> _Dataset content_:
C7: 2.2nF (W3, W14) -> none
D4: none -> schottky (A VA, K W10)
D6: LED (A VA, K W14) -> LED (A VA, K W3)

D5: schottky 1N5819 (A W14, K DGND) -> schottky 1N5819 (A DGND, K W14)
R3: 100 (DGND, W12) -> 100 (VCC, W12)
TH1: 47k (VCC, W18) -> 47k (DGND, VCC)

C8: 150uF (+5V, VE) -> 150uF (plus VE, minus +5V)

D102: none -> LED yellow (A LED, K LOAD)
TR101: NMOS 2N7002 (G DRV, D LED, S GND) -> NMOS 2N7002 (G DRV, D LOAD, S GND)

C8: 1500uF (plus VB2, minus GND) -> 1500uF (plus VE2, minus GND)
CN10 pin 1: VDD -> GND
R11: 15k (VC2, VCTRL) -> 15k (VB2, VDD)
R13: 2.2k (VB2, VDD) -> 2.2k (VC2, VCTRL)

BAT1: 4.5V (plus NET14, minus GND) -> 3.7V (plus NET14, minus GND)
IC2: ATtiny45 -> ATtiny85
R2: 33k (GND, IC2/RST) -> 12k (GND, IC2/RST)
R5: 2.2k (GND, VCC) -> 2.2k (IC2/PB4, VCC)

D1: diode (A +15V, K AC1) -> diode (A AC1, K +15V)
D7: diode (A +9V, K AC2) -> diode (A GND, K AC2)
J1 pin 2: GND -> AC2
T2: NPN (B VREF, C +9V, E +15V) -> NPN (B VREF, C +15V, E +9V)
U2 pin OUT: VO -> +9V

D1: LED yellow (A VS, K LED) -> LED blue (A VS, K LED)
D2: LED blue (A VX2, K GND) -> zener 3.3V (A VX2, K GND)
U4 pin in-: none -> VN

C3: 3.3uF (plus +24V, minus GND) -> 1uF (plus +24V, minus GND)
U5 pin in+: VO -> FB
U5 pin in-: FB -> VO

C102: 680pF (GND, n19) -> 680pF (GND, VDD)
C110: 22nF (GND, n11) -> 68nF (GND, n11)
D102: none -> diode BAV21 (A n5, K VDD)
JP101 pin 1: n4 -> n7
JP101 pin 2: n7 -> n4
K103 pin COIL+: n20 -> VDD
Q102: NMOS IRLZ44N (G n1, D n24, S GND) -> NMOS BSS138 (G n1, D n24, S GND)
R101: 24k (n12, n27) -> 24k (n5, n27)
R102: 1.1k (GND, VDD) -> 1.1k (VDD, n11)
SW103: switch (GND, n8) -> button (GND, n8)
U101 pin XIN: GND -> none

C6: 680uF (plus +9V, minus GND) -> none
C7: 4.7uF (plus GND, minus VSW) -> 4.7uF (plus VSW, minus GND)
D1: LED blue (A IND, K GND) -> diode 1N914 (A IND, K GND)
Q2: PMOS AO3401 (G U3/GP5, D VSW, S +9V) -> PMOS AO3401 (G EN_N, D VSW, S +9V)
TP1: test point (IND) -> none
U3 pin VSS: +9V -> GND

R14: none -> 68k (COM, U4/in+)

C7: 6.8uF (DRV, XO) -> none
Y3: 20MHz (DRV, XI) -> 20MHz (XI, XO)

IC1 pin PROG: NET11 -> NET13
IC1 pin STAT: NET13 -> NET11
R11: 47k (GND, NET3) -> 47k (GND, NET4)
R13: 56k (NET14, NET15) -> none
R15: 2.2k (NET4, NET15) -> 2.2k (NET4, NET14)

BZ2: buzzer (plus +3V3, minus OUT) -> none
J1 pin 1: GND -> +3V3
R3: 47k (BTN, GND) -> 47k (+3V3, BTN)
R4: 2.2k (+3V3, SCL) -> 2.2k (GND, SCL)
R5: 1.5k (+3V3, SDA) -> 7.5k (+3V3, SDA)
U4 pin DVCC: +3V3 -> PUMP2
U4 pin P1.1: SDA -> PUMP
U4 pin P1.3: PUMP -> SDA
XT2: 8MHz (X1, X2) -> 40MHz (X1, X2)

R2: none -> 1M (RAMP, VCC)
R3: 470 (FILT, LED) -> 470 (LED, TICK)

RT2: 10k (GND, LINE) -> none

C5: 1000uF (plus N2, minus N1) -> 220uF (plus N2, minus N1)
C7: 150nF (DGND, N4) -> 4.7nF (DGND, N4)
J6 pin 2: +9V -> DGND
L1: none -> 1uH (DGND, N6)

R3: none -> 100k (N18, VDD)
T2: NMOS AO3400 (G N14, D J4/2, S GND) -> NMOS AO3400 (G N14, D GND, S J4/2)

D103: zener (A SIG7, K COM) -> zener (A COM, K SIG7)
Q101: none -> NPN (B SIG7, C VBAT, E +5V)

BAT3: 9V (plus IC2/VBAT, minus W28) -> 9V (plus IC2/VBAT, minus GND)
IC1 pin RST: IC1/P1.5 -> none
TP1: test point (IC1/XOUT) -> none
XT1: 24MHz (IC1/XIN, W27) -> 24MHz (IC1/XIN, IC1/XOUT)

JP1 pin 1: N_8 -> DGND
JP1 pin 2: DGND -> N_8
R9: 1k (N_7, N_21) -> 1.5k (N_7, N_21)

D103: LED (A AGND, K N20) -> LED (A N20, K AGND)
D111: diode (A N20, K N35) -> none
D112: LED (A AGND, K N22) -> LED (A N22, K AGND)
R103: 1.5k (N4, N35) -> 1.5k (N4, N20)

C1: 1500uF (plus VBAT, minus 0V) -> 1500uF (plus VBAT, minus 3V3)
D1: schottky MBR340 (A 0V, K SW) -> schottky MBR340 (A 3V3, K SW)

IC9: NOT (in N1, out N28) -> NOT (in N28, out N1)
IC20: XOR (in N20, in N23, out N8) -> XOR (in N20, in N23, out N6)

> _Aim of the task_:
Transcribe the listing. Every line must match exactly.

> _Response box_:
C7: 2.2nF (W3, W14) -> none
D4: none -> schottky (A VA, K W10)
D6: LED (A VA, K W14) -> LED (A VA, K W3)

D5: schottky 1N5819 (A W14, K DGND) -> schottky 1N5819 (A DGND, K W14)
R3: 100 (DGND, W12) -> 100 (VCC, W12)
TH1: 47k (VCC, W18) -> 47k (DGND, VCC)

C8: 150uF (+5V, VE) -> 150uF (plus VE, minus +5V)

D102: none -> LED yellow (A LED, K LOAD)
TR101: NMOS 2N7002 (G DRV, D LED, S GND) -> NMOS 2N7002 (G DRV, D LOAD, S GND)

C8: 1500uF (plus VB2, minus GND) -> 1500uF (plus VE2, minus GND)
CN10 pin 1: VDD -> GND
R11: 15k (VC2, VCTRL) -> 15k (VB2, VDD)
R13: 2.2k (VB2, VDD) -> 2.2k (VC2, VCTRL)

BAT1: 4.5V (plus NET14, minus GND) -> 3.7V (plus NET14, minus GND)
IC2: ATtiny45 -> ATtiny85
R2: 33k (GND, IC2/RST) -> 12k (GND, IC2/RST)
R5: 2.2k (GND, VCC) -> 2.2k (IC2/PB4, VCC)

D1: diode (A +15V, K AC1) -> diode (A AC1, K +15V)
D7: diode (A +9V, K AC2) -> diode (A GND, K AC2)
J1 pin 2: GND -> AC2
T2: NPN (B VREF, C +9V, E +15V) -> NPN (B VREF, C +15V, E +9V)
U2 pin OUT: VO -> +9V

D1: LED yellow (A VS, K LED) -> LED blue (A VS, K LED)
D2: LED blue (A VX2, K GND) -> zener 3.3V (A VX2, K GND)
U4 pin in-: none -> VN

C3: 3.3uF (plus +24V, minus GND) -> 1uF (plus +24V, minus GND)
U5 pin in+: VO -> FB
U5 pin in-: FB -> VO

C102: 680pF (GND, n19) -> 680pF (GND, VDD)
C110: 22nF (GND, n11) -> 68nF (GND, n11)
D102: none -> diode BAV21 (A n5, K VDD)
JP101 pin 1: n4 -> n7
JP101 pin 2: n7 -> n4
K103 pin COIL+: n20 -> VDD
Q102: NMOS IRLZ44N (G n1, D n24, S GND) -> NMOS BSS138 (G n1, D n24, S GND)
R101: 24k (n12, n27) -> 24k (n5, n27)
R102: 1.1k (GND, VDD) -> 1.1k (VDD, n11)
SW103: switch (GND, n8) -> button (GND, n8)
U101 pin XIN: GND -> none

C6: 680uF (plus +9V, minus GND) -> none
C7: 4.7uF (plus GND, minus VSW) -> 4.7uF (plus VSW, minus GND)
D1: LED blue (A IND, K GND) -> diode 1N914 (A IND, K GND)
Q2: PMOS AO3401 (G U3/GP5, D VSW, S +9V) -> PMOS AO3401 (G EN_N, D VSW, S +9V)
TP1: test point (IND) -> none
U3 pin VSS: +9V -> GND

R14: none -> 68k (COM, U4/in+)

C7: 6.8uF (DRV, XO) -> none
Y3: 20MHz (DRV, XI) -> 20MHz (XI, XO)

IC1 pin PROG: NET11 -> NET13
IC1 pin STAT: NET13 -> NET11
R11: 47k (GND, NET3) -> 47k (GND, NET4)
R13: 56k (NET14, NET15) -> none
R15: 2.2k (NET4, NET15) -> 2.2k (NET4, NET14)

BZ2: buzzer (plus +3V3, minus OUT) -> none
J1 pin 1: GND -> +3V3
R3: 47k (BTN, GND) -> 47k (+3V3, BTN)
R4: 2.2k (+3V3, SCL) -> 2.2k (GND, SCL)
R5: 1.5k (+3V3, SDA) -> 7.5k (+3V3, SDA)
U4 pin DVCC: +3V3 -> PUMP2
U4 pin P1.1: SDA -> PUMP
U4 pin P1.3: PUMP -> SDA
XT2: 8MHz (X1, X2) -> 40MHz (X1, X2)

R2: none -> 1M (RAMP, VCC)
R3: 470 (FILT, LED) -> 470 (LED, TICK)

RT2: 10k (GND, LINE) -> none

C5: 1000uF (plus N2, minus N1) -> 220uF (plus N2, minus N1)
C7: 150nF (DGND, N4) -> 4.7nF (DGND, N4)
J6 pin 2: +9V -> DGND
L1: none -> 1uH (DGND, N6)

R3: none -> 100k (N18, VDD)
T2: NMOS AO3400 (G N14, D J4/2, S GND) -> NMOS AO3400 (G N14, D GND, S J4/2)

D103: zener (A SIG7, K COM) -> zener (A COM, K SIG7)
Q101: none -> NPN (B SIG7, C VBAT, E +5V)

BAT3: 9V (plus IC2/VBAT, minus W28) -> 9V (plus IC2/VBAT, minus GND)
IC1 pin RST: IC1/P1.5 -> none
TP1: test point (IC1/XOUT) -> none
XT1: 24MHz (IC1/XIN, W27) -> 24MHz (IC1/XIN, IC1/XOUT)

JP1 pin 1: N_8 -> DGND
JP1 pin 2: DGND -> N_8
R9: 1k (N_7, N_21) -> 1.5k (N_7, N_21)

D103: LED (A AGND, K N20) -> LED (A N20, K AGND)
D111: diode (A N20, K N35) -> none
D112: LED (A AGND, K N22) -> LED (A N22, K AGND)
R103: 1.5k (N4, N35) -> 1.5k (N4, N20)

C1: 1500uF (plus VBAT, minus 0V) -> 1500uF (plus VBAT, minus 3V3)
D1: schottky MBR340 (A 0V, K SW) -> schottky MBR340 (A 3V3, K SW)

IC9: NOT (in N1, out N28) -> NOT (in N28, out N1)
IC20: XOR (in N20, in N23, out N8) -> XOR (in N20, in N23, out N6)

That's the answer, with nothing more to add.